Material to process:
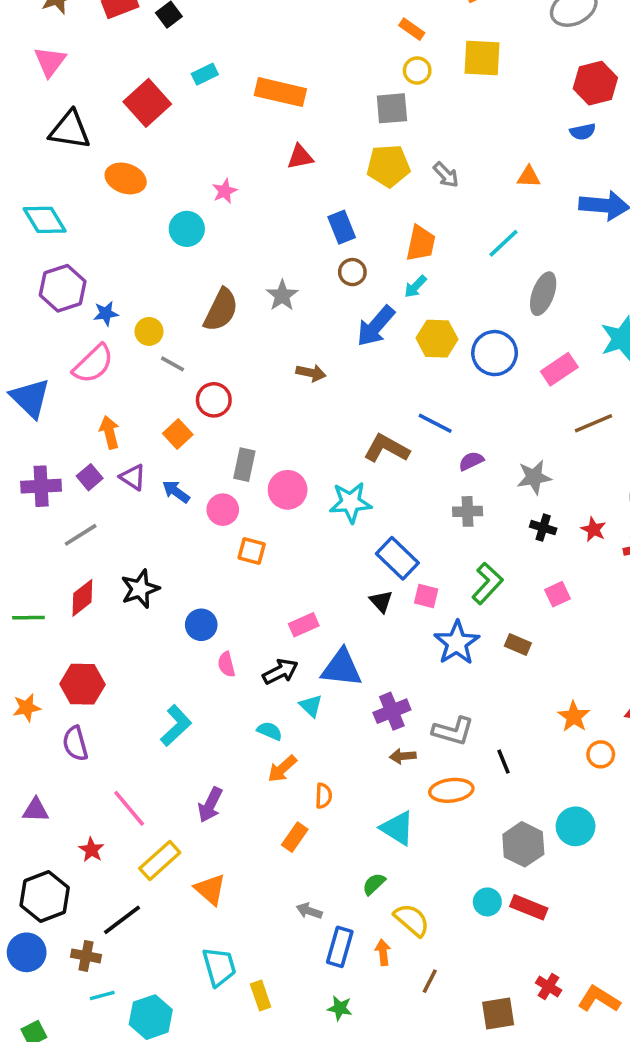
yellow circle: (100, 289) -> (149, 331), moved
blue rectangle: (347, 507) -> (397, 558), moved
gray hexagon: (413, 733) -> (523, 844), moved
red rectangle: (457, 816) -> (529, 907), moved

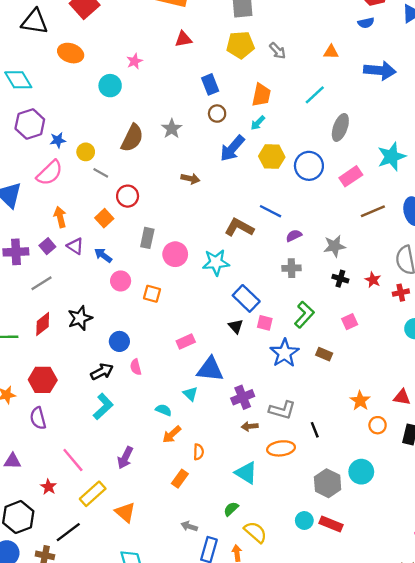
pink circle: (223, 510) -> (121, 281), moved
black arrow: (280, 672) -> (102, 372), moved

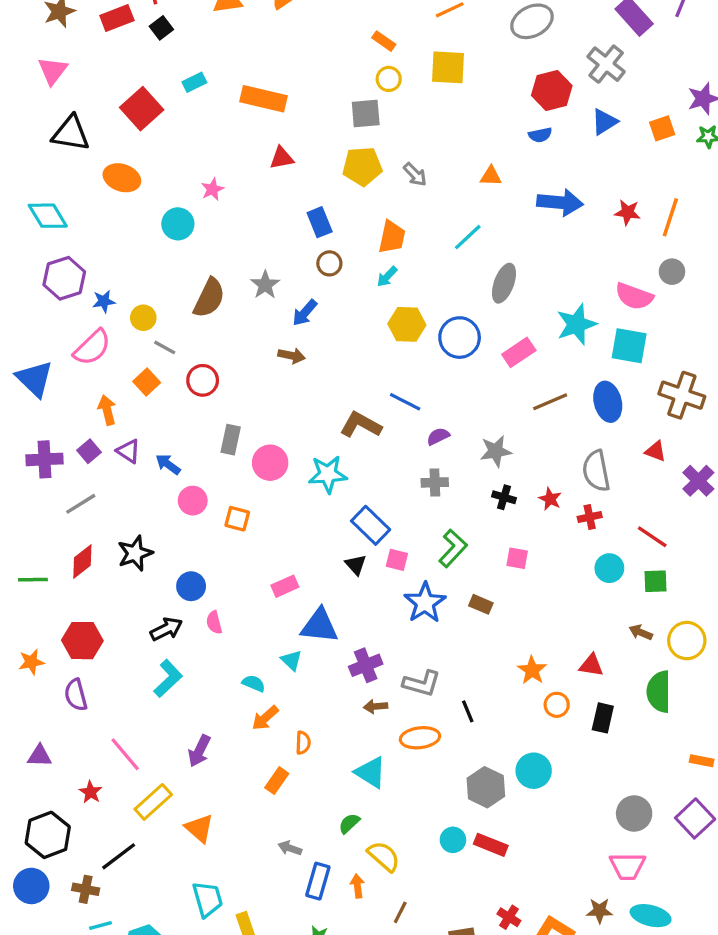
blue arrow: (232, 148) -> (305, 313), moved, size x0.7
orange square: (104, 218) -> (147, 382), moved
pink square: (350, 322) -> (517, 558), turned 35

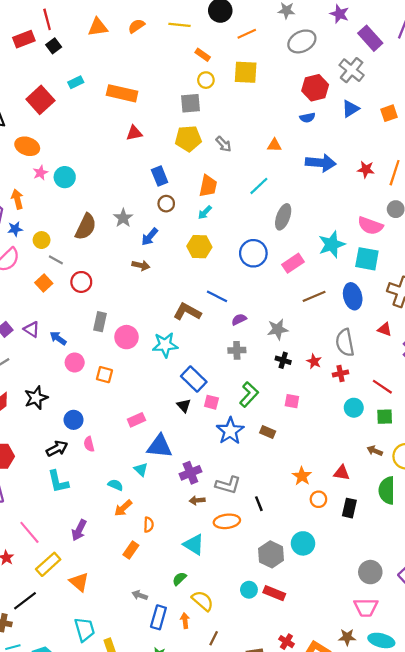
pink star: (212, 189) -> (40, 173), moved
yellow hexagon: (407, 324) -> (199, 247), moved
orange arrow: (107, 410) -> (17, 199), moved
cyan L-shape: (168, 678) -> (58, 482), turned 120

What is expected:
Exclude all pictures and reproduce verbatim the lines running from the line that contains "blue rectangle: (347, 507)" to the end of the data above, both ends included.

Exercise solution:
blue rectangle: (347, 507) -> (397, 558), moved
gray hexagon: (413, 733) -> (523, 844), moved
red rectangle: (457, 816) -> (529, 907), moved

pink circle: (223, 510) -> (121, 281), moved
black arrow: (280, 672) -> (102, 372), moved

blue arrow: (232, 148) -> (305, 313), moved, size x0.7
orange square: (104, 218) -> (147, 382), moved
pink square: (350, 322) -> (517, 558), turned 35

pink star: (212, 189) -> (40, 173), moved
yellow hexagon: (407, 324) -> (199, 247), moved
orange arrow: (107, 410) -> (17, 199), moved
cyan L-shape: (168, 678) -> (58, 482), turned 120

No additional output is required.